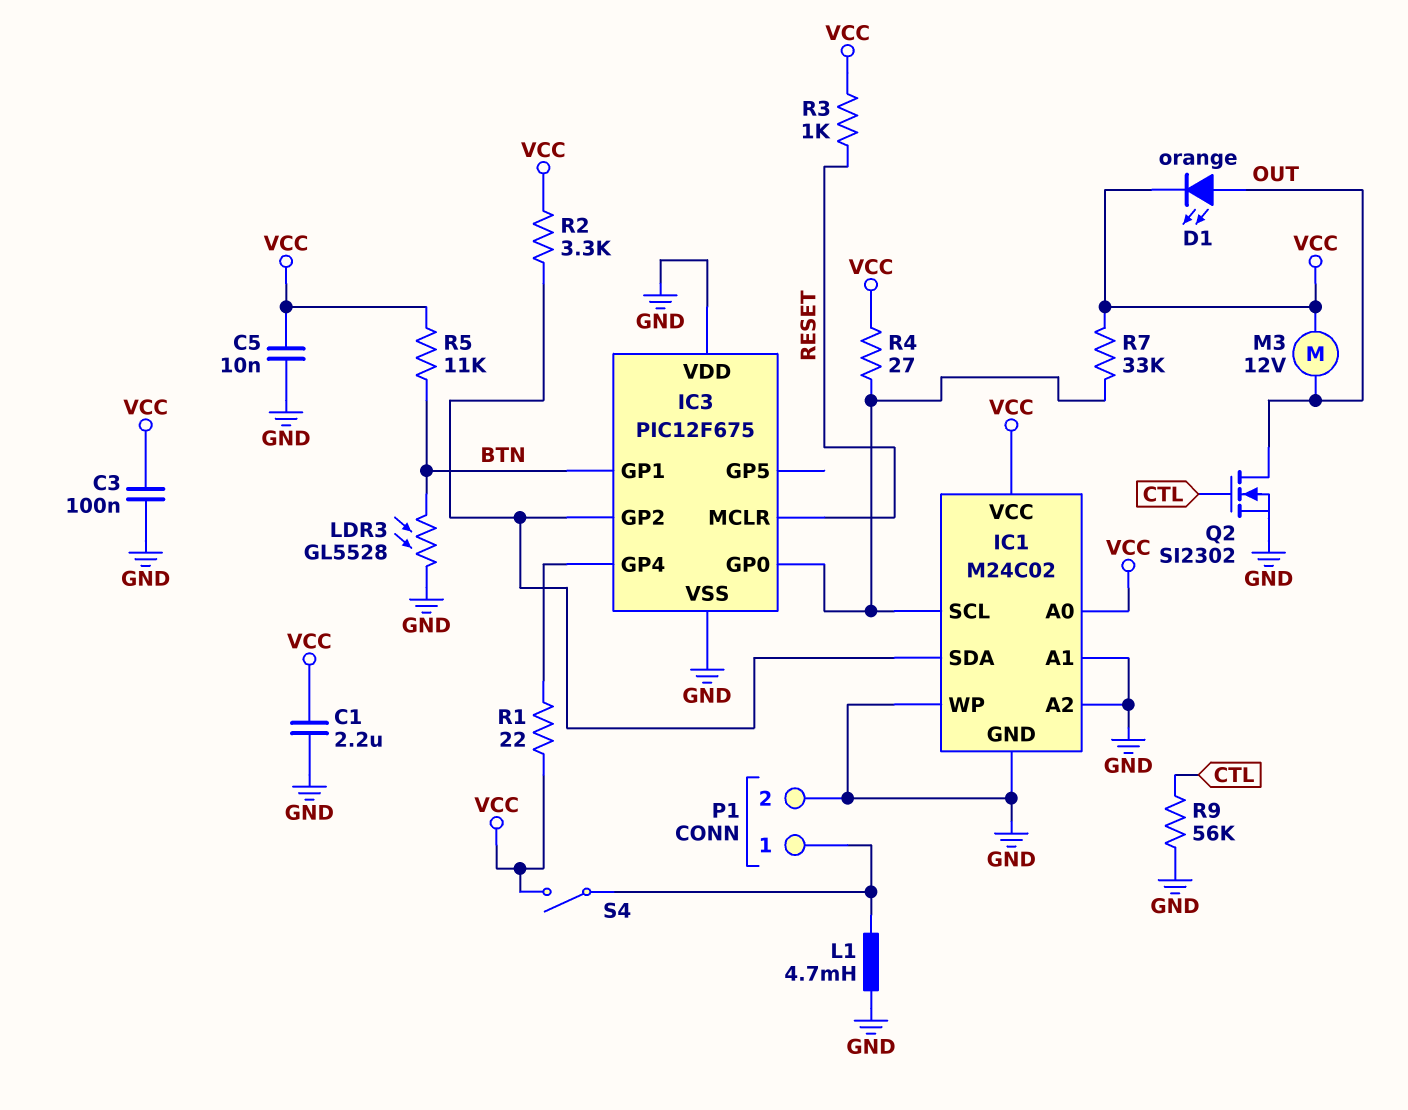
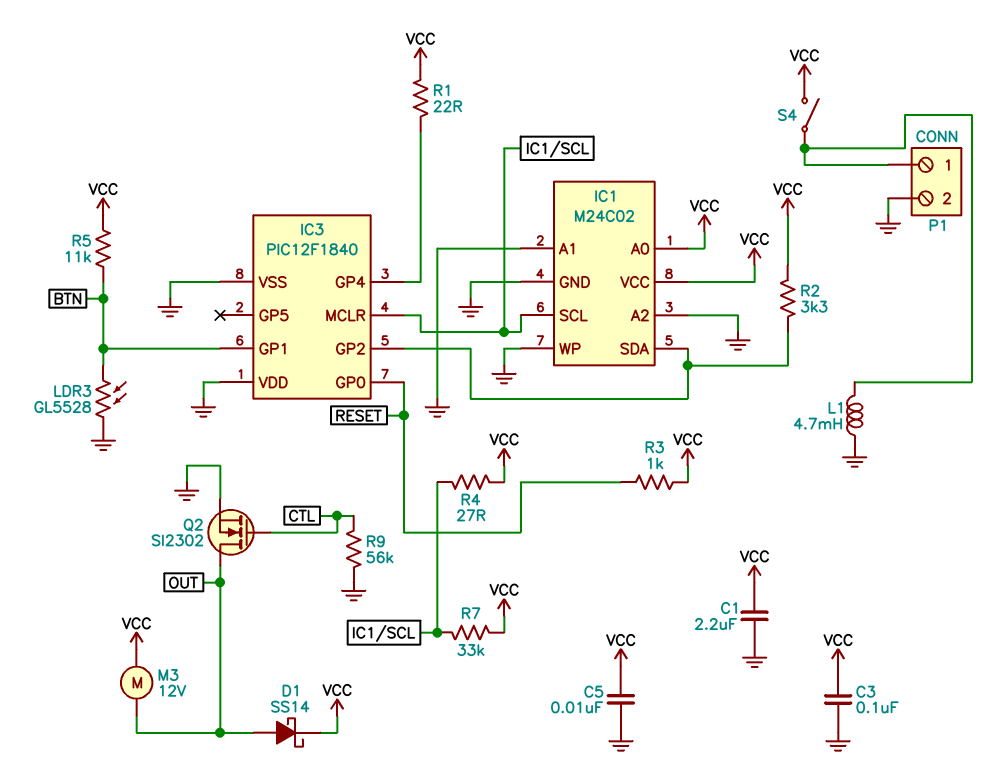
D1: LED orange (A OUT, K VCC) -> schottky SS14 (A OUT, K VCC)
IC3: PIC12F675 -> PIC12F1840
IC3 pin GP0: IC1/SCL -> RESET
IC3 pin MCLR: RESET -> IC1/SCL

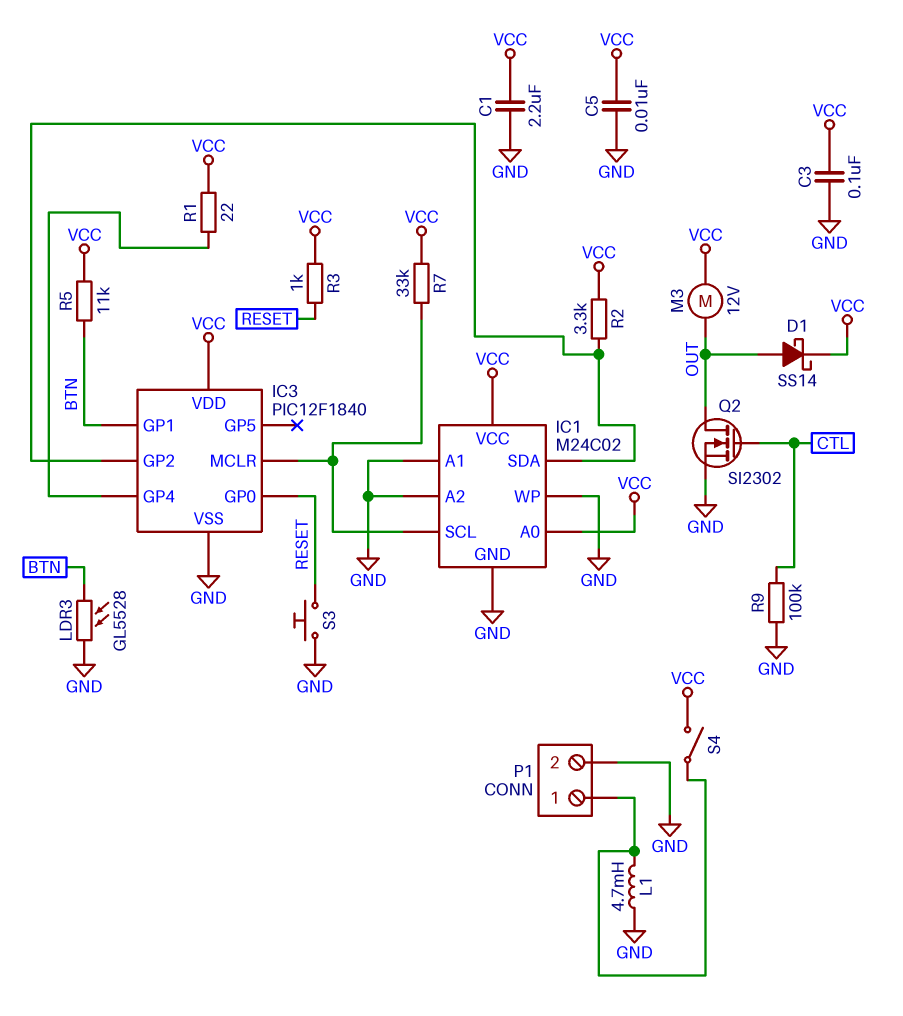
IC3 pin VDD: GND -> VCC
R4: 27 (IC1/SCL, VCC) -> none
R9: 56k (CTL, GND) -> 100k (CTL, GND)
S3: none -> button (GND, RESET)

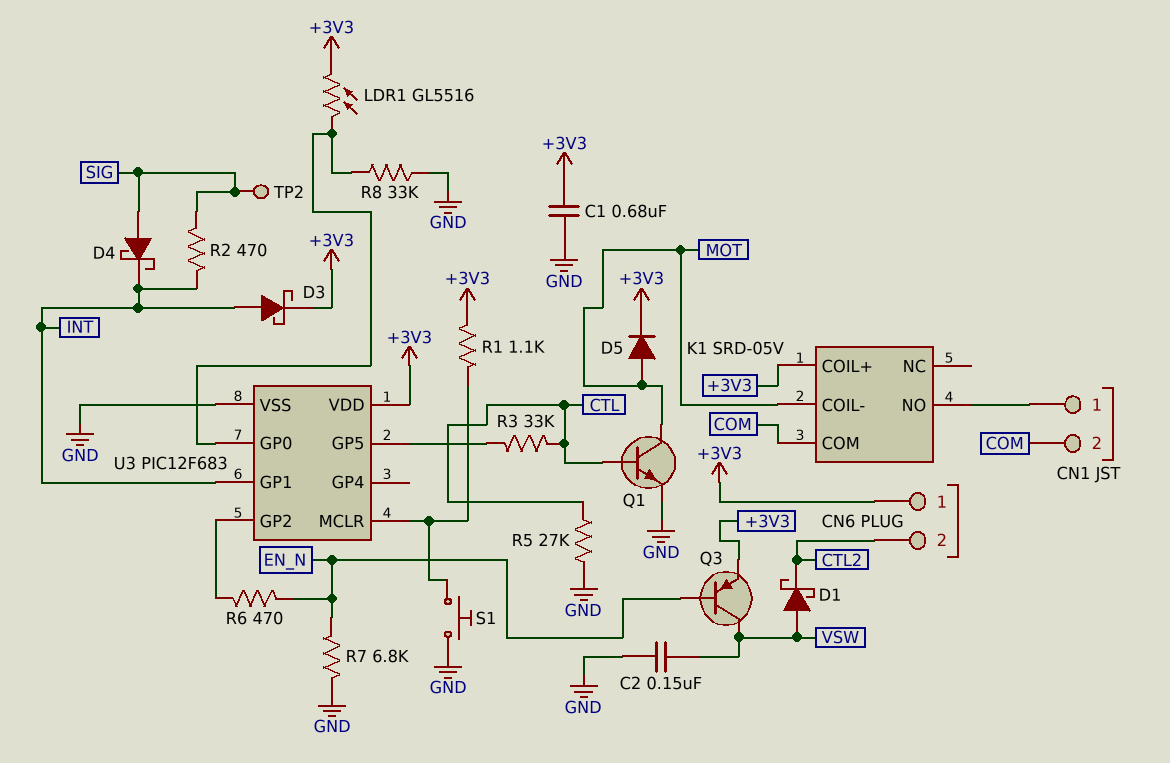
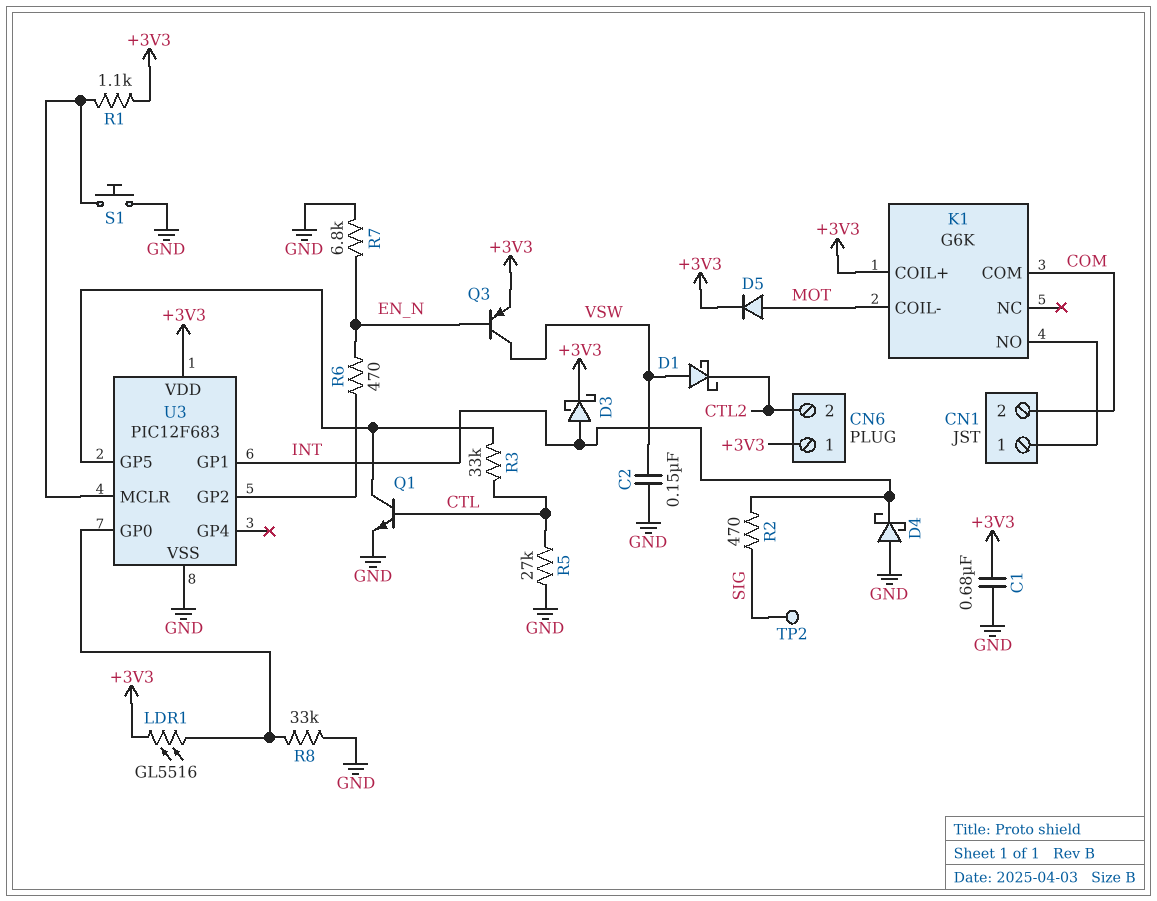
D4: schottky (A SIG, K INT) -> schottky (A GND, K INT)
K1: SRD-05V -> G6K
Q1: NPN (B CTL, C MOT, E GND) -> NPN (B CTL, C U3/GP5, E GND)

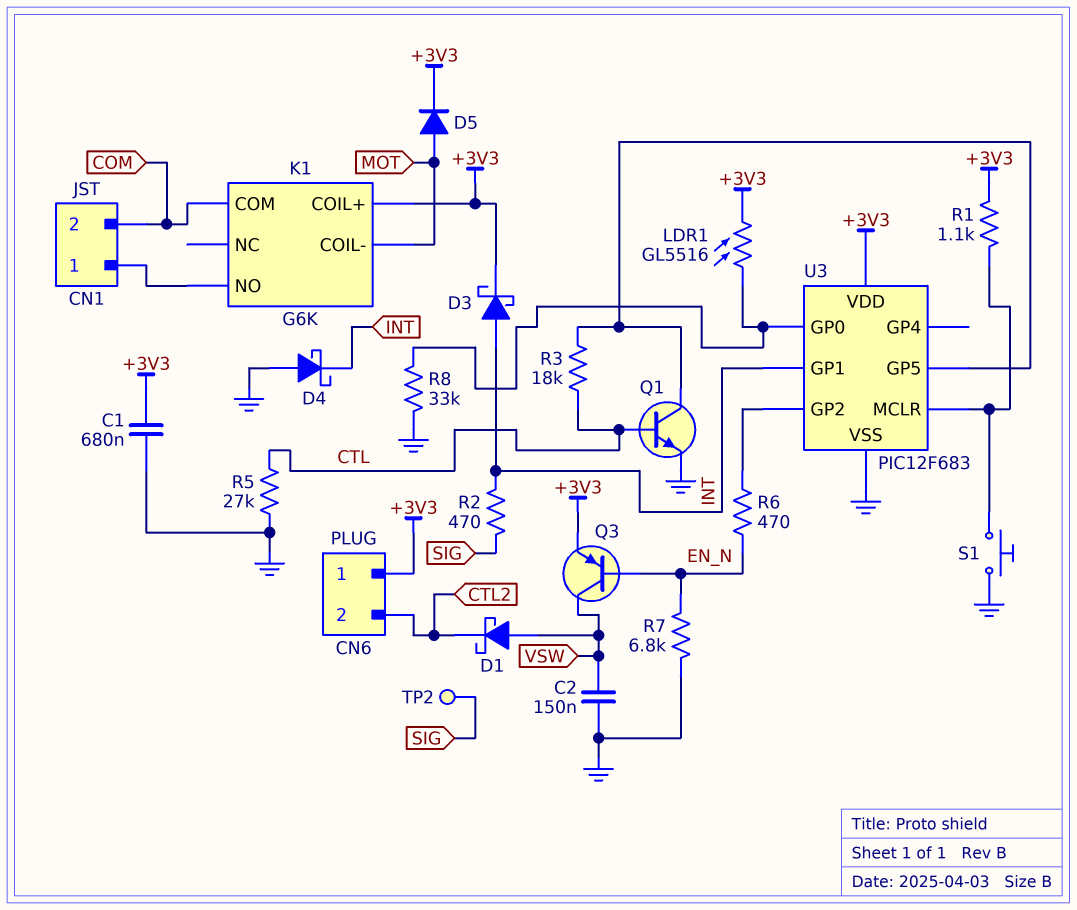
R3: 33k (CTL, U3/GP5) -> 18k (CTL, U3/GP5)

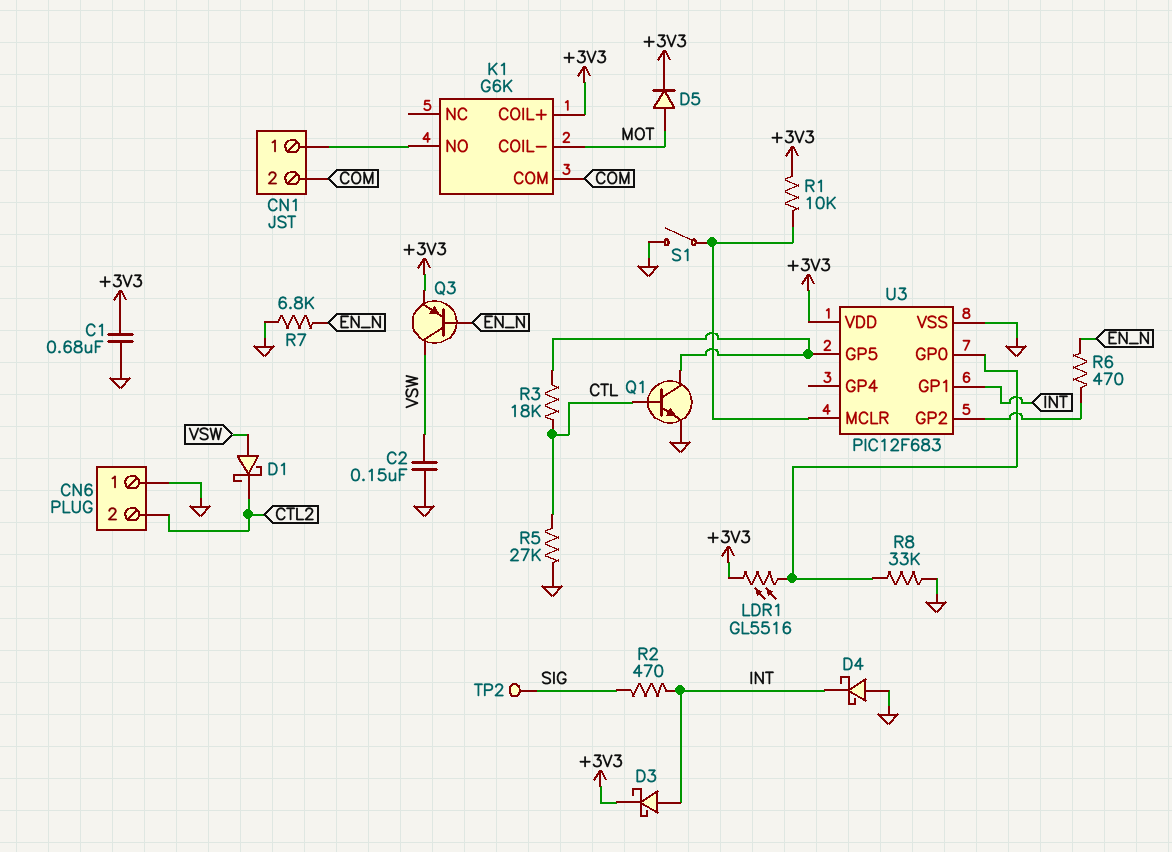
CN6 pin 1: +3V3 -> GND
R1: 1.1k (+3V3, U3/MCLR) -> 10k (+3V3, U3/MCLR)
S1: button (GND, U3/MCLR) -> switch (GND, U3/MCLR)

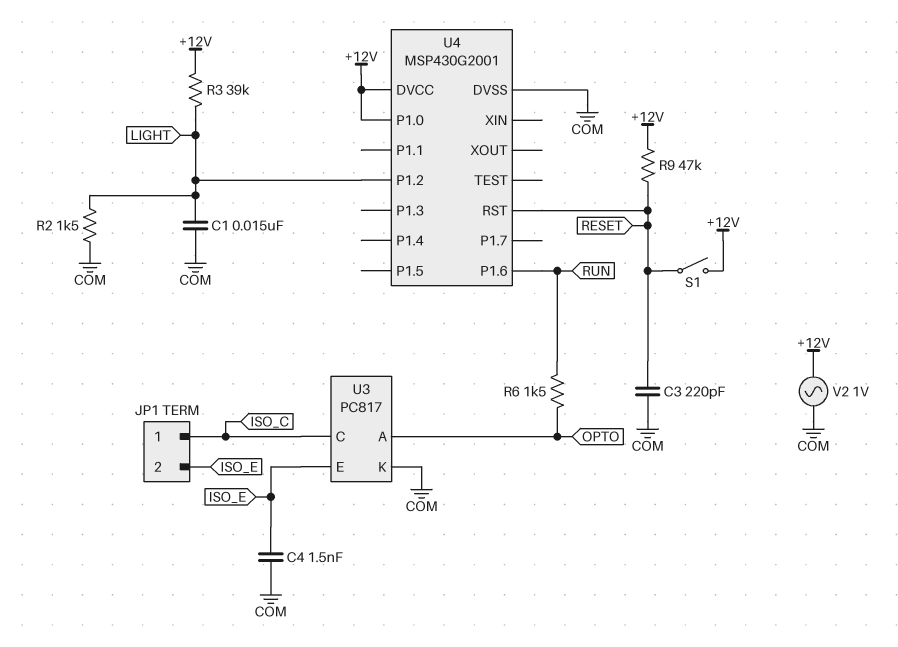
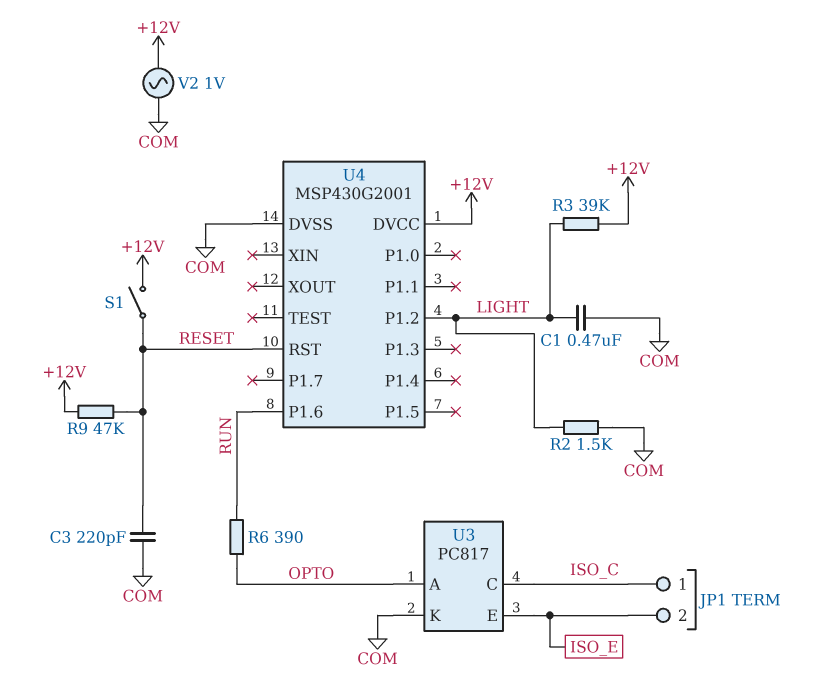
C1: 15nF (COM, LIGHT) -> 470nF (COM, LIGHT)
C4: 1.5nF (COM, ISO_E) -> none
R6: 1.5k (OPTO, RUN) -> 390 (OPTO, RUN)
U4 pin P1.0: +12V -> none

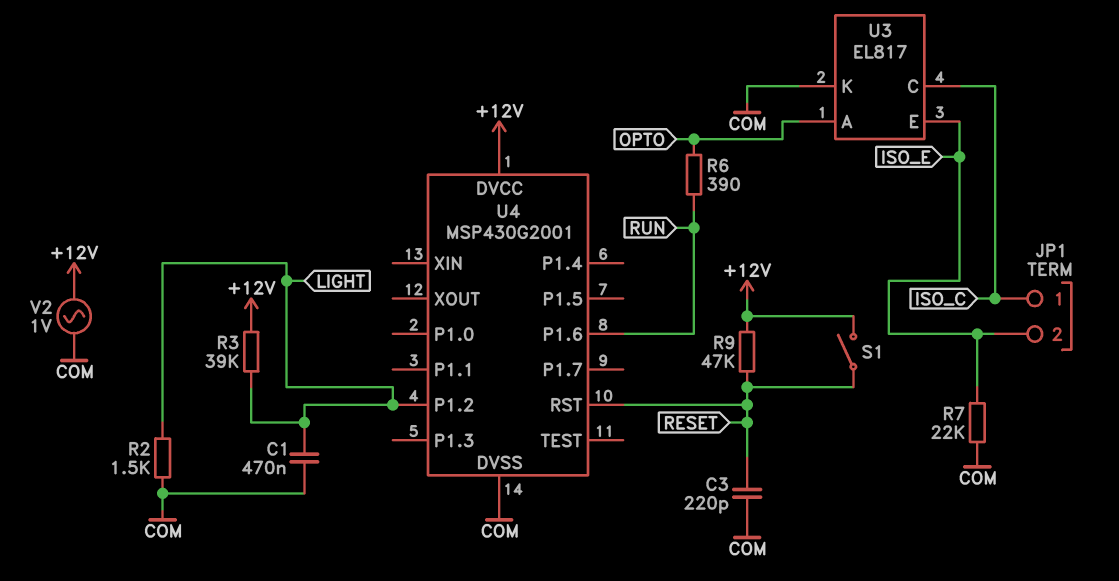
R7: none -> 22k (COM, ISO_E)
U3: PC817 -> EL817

**Task prompt**
Repeat every record above exactly, but drop the pictures.

**Expected answer**
D1: LED orange (A OUT, K VCC) -> schottky SS14 (A OUT, K VCC)
IC3: PIC12F675 -> PIC12F1840
IC3 pin GP0: IC1/SCL -> RESET
IC3 pin MCLR: RESET -> IC1/SCL

IC3 pin VDD: GND -> VCC
R4: 27 (IC1/SCL, VCC) -> none
R9: 56k (CTL, GND) -> 100k (CTL, GND)
S3: none -> button (GND, RESET)

D4: schottky (A SIG, K INT) -> schottky (A GND, K INT)
K1: SRD-05V -> G6K
Q1: NPN (B CTL, C MOT, E GND) -> NPN (B CTL, C U3/GP5, E GND)

R3: 33k (CTL, U3/GP5) -> 18k (CTL, U3/GP5)

CN6 pin 1: +3V3 -> GND
R1: 1.1k (+3V3, U3/MCLR) -> 10k (+3V3, U3/MCLR)
S1: button (GND, U3/MCLR) -> switch (GND, U3/MCLR)

C1: 15nF (COM, LIGHT) -> 470nF (COM, LIGHT)
C4: 1.5nF (COM, ISO_E) -> none
R6: 1.5k (OPTO, RUN) -> 390 (OPTO, RUN)
U4 pin P1.0: +12V -> none

R7: none -> 22k (COM, ISO_E)
U3: PC817 -> EL817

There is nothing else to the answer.